• [Task instructions] List every line in this data where the string "white" occurs.

• [Data segment]
'''

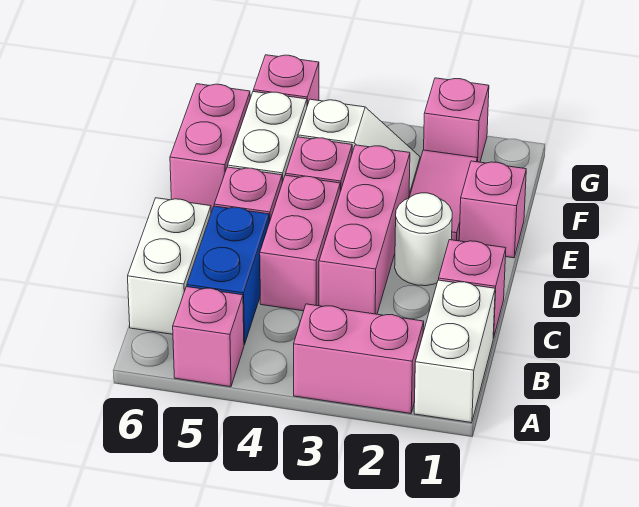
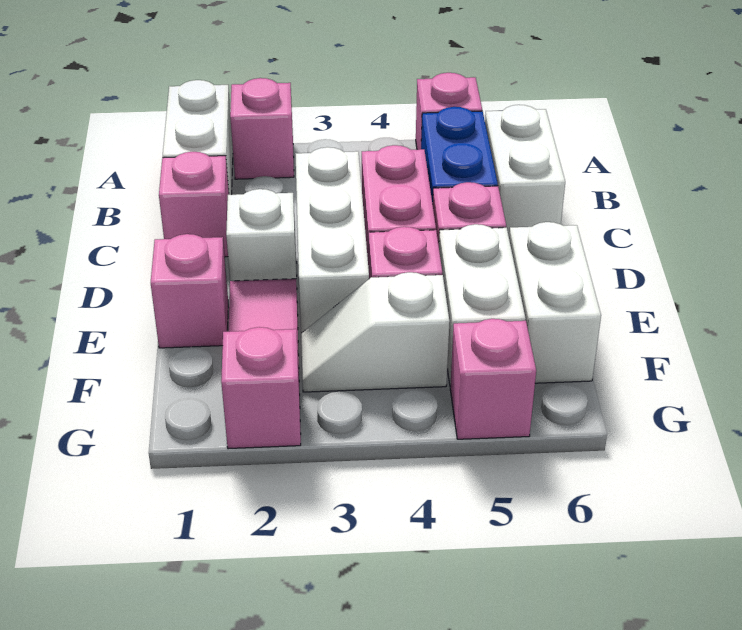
pink brick A2:A3 level 1 -> pink brick A2 level 1
pink brick C3:E3 level 1 -> white brick C3:E3 level 1
white round brick D2 level 1 -> white brick D2 level 1
pink brick E6:F6 level 1 -> white brick E6:F6 level 1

'''

• [Solution to the exercise]
pink brick C3:E3 level 1 -> white brick C3:E3 level 1
white round brick D2 level 1 -> white brick D2 level 1
pink brick E6:F6 level 1 -> white brick E6:F6 level 1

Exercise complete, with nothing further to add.